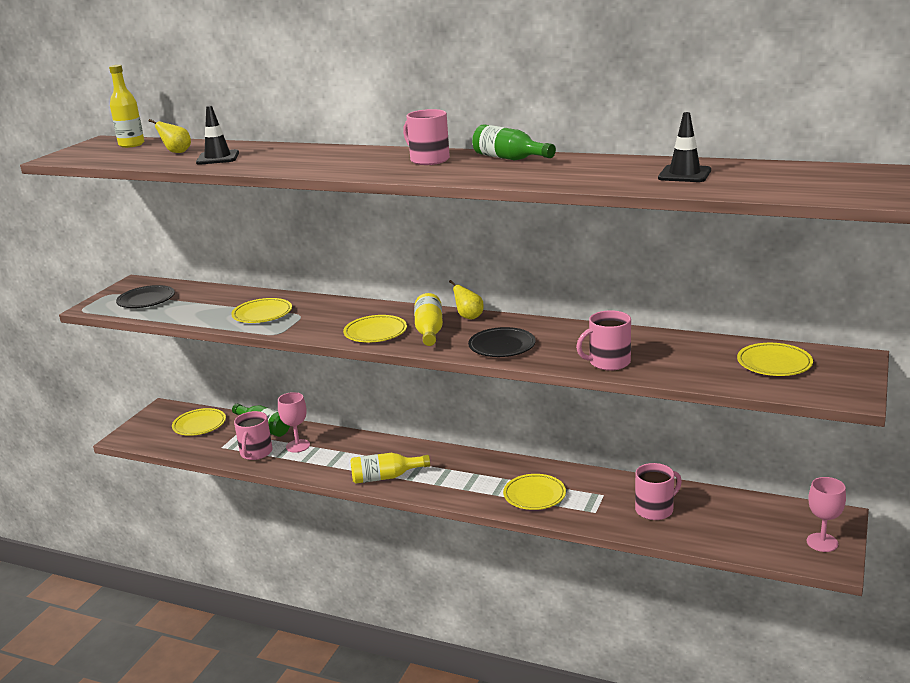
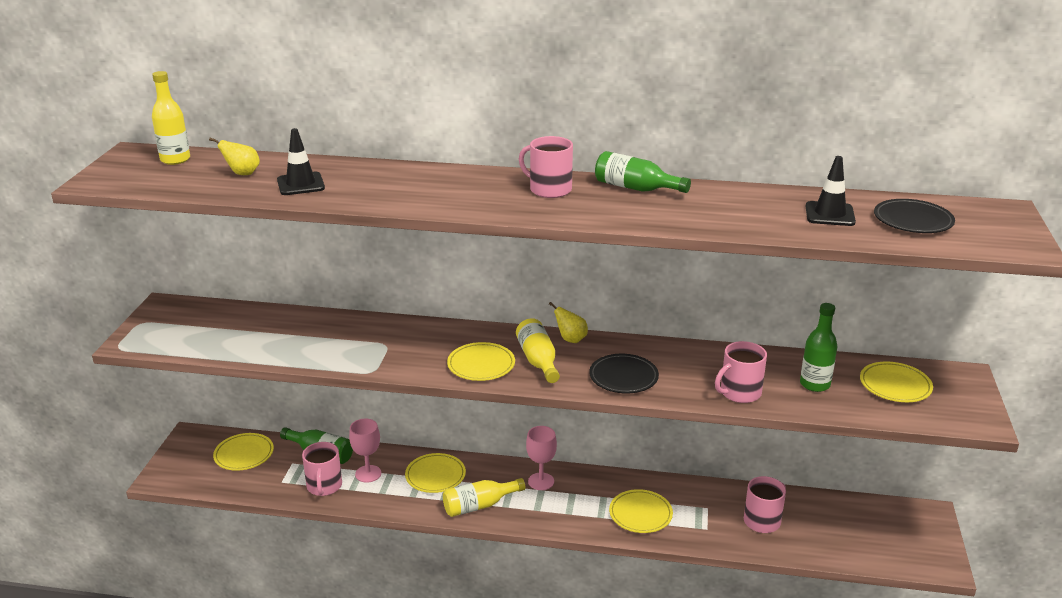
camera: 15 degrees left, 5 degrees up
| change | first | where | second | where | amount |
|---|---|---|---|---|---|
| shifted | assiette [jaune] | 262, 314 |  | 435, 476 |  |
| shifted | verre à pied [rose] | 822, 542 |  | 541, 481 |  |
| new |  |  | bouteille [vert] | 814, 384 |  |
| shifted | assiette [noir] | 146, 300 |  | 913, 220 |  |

☆ ☆ ☆ ☆ ☆ ☆ ☆

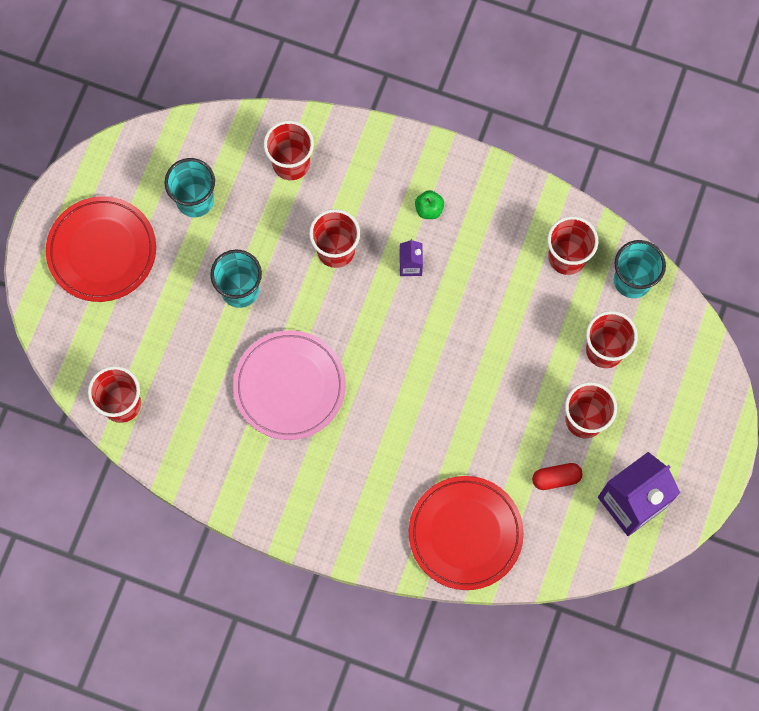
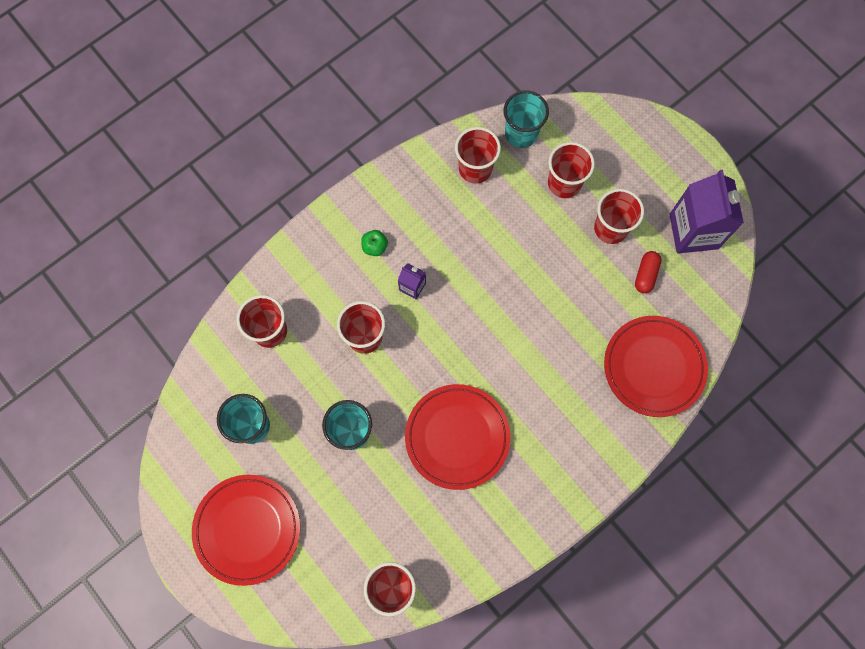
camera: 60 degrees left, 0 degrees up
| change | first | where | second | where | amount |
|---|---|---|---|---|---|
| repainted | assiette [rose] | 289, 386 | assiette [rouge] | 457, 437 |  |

☆ ☆ ☆ ☆ ☆ ☆ ☆

### Work to be completed
Print exactly the lines of the listing above starting at the line containing "camera: 15 degrees left, 5 degrees up" and ending at the line containing "assiette [noir] |", both included.

### Solution
camera: 15 degrees left, 5 degrees up
| change | first | where | second | where | amount |
|---|---|---|---|---|---|
| shifted | assiette [jaune] | 262, 314 |  | 435, 476 |  |
| shifted | verre à pied [rose] | 822, 542 |  | 541, 481 |  |
| new |  |  | bouteille [vert] | 814, 384 |  |
| shifted | assiette [noir] | 146, 300 |  | 913, 220 |  |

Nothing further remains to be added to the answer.